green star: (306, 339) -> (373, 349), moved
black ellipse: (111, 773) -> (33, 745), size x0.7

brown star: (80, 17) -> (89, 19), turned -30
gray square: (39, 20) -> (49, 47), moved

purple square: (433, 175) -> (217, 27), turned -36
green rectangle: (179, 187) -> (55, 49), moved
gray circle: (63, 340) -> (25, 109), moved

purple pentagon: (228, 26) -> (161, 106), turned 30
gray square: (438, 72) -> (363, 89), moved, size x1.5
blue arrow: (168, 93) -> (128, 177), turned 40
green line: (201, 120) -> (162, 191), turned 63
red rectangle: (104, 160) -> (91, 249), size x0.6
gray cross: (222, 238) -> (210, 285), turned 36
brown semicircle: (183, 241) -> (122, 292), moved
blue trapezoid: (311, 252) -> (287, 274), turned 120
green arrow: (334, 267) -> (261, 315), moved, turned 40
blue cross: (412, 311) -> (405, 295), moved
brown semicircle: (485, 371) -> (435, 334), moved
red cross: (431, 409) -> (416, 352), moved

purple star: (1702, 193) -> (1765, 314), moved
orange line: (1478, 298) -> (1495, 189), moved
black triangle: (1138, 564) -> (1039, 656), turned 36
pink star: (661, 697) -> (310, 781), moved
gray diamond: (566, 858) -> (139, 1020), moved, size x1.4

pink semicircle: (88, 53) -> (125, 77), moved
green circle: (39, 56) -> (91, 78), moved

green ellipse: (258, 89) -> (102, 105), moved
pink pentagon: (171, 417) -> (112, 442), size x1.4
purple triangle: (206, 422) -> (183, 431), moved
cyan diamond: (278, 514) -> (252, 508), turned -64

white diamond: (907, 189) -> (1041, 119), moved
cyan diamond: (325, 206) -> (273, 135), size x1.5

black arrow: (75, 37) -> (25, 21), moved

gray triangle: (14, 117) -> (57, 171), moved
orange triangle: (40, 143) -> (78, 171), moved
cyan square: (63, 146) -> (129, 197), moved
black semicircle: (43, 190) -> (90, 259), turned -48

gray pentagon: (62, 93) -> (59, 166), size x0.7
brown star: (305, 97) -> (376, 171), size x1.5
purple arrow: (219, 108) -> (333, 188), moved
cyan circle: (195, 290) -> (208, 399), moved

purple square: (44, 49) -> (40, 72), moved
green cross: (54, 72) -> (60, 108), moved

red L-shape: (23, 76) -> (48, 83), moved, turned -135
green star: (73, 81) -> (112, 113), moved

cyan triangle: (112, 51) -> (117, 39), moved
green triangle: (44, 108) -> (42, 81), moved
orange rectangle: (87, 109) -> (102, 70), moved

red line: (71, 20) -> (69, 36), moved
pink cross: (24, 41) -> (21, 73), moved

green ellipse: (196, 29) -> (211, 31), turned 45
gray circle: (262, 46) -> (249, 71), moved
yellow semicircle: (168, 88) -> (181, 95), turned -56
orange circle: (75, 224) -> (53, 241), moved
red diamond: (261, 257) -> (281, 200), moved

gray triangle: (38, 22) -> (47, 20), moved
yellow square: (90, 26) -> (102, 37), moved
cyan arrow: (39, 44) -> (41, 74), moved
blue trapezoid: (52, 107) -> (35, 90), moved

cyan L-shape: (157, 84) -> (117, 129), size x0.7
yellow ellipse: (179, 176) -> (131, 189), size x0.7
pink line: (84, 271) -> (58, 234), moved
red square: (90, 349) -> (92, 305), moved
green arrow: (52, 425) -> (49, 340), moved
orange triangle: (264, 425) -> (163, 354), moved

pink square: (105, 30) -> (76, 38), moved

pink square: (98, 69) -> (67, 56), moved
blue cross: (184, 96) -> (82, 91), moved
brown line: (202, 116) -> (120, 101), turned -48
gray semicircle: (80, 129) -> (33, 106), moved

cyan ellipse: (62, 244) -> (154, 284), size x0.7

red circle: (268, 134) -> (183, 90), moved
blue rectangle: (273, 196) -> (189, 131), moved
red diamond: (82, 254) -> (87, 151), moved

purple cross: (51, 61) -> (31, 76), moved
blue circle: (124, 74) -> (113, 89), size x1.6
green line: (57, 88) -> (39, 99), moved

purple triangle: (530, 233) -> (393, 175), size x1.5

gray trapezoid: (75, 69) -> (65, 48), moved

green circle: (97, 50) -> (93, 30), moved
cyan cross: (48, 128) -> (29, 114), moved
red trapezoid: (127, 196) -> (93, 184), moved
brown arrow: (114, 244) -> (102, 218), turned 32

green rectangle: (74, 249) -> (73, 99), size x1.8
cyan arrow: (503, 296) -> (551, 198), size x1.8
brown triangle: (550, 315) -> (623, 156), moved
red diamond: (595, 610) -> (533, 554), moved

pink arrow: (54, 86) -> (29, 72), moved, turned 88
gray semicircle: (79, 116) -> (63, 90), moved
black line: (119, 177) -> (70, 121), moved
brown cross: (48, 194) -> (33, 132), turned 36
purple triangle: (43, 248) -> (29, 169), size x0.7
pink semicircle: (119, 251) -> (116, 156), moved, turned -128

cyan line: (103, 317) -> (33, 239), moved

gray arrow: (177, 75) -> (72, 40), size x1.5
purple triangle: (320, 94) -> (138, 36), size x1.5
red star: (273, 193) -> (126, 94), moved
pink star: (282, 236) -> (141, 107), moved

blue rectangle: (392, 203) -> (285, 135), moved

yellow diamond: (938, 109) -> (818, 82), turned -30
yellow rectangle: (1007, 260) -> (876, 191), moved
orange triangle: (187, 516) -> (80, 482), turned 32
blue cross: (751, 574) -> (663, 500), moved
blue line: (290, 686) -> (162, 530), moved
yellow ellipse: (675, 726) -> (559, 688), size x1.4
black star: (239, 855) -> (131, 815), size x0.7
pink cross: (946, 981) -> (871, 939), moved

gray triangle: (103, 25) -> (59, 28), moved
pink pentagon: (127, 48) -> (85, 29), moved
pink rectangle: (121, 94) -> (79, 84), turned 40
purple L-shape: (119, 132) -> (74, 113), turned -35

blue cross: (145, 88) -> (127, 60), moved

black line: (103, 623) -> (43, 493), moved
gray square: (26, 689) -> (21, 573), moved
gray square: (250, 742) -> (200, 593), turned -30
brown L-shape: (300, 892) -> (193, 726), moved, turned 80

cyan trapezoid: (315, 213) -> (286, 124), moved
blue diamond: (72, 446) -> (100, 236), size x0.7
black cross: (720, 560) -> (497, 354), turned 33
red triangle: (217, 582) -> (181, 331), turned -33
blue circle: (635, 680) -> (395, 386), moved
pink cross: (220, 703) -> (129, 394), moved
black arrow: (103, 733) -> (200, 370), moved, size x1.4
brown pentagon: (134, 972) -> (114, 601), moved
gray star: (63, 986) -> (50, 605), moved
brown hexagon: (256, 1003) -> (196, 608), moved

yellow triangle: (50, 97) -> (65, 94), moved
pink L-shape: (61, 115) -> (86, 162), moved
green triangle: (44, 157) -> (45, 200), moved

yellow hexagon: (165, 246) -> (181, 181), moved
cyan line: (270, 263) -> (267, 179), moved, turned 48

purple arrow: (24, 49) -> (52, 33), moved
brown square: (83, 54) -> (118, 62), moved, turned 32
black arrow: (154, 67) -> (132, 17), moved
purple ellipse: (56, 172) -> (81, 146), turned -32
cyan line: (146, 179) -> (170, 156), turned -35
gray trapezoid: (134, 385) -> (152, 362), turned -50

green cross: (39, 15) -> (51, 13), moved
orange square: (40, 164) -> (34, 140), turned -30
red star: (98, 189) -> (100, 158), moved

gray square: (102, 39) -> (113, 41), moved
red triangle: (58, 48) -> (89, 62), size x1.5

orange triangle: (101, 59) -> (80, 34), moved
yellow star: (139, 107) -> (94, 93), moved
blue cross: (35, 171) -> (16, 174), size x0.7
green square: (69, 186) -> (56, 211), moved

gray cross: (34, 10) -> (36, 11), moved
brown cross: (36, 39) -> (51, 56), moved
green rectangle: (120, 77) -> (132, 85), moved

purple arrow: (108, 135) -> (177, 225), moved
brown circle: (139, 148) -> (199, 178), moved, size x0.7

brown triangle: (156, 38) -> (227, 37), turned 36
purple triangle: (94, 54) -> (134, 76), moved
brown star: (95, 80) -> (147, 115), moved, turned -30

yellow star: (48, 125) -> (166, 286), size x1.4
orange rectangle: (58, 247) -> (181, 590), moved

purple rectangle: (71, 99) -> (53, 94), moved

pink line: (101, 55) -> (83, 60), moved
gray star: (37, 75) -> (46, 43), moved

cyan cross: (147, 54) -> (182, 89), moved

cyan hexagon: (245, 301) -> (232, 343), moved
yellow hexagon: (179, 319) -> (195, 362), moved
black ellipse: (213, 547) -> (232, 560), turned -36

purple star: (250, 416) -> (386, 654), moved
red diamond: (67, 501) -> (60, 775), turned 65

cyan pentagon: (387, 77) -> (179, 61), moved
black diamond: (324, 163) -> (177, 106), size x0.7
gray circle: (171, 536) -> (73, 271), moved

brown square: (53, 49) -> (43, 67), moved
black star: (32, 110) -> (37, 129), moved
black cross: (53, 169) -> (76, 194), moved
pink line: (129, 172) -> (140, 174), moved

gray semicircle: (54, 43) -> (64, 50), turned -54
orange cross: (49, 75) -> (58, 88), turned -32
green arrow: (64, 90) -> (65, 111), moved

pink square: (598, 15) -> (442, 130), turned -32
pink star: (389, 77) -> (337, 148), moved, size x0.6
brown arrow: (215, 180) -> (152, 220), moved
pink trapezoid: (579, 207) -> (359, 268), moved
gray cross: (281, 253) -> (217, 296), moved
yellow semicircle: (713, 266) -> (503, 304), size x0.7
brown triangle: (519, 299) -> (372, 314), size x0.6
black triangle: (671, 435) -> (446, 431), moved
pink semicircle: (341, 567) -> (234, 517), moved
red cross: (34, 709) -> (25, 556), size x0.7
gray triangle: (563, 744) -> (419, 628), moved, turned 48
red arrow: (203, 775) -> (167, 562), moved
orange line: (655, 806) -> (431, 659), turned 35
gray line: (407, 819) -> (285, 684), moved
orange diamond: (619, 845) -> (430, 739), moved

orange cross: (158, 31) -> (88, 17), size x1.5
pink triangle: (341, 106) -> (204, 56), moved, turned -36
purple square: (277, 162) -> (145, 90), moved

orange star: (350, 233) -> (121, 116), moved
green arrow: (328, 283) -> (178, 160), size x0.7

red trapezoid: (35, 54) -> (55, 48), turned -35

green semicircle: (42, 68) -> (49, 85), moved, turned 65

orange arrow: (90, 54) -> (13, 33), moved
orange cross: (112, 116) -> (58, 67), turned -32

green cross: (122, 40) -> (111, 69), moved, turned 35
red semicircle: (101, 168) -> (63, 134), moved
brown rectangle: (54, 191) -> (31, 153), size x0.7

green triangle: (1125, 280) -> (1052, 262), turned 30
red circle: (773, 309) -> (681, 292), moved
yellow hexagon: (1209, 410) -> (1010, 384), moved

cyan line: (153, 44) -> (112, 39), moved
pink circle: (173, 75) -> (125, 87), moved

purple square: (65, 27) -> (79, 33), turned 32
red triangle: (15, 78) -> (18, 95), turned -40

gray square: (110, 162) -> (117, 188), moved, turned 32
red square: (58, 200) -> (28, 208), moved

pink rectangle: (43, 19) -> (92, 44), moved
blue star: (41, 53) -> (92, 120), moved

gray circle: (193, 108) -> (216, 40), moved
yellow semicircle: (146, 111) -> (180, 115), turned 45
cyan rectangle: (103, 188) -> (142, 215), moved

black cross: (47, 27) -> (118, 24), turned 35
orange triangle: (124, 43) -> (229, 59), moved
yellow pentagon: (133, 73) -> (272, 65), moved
● ● ● ● ● ● ●
Copy the material above word for word, taking the first line, the line containing "gray cross: (222, 238)", and every line between them, and nothing else.

Worked solution:
green star: (306, 339) -> (373, 349), moved
black ellipse: (111, 773) -> (33, 745), size x0.7

brown star: (80, 17) -> (89, 19), turned -30
gray square: (39, 20) -> (49, 47), moved

purple square: (433, 175) -> (217, 27), turned -36
green rectangle: (179, 187) -> (55, 49), moved
gray circle: (63, 340) -> (25, 109), moved

purple pentagon: (228, 26) -> (161, 106), turned 30
gray square: (438, 72) -> (363, 89), moved, size x1.5
blue arrow: (168, 93) -> (128, 177), turned 40
green line: (201, 120) -> (162, 191), turned 63
red rectangle: (104, 160) -> (91, 249), size x0.6
gray cross: (222, 238) -> (210, 285), turned 36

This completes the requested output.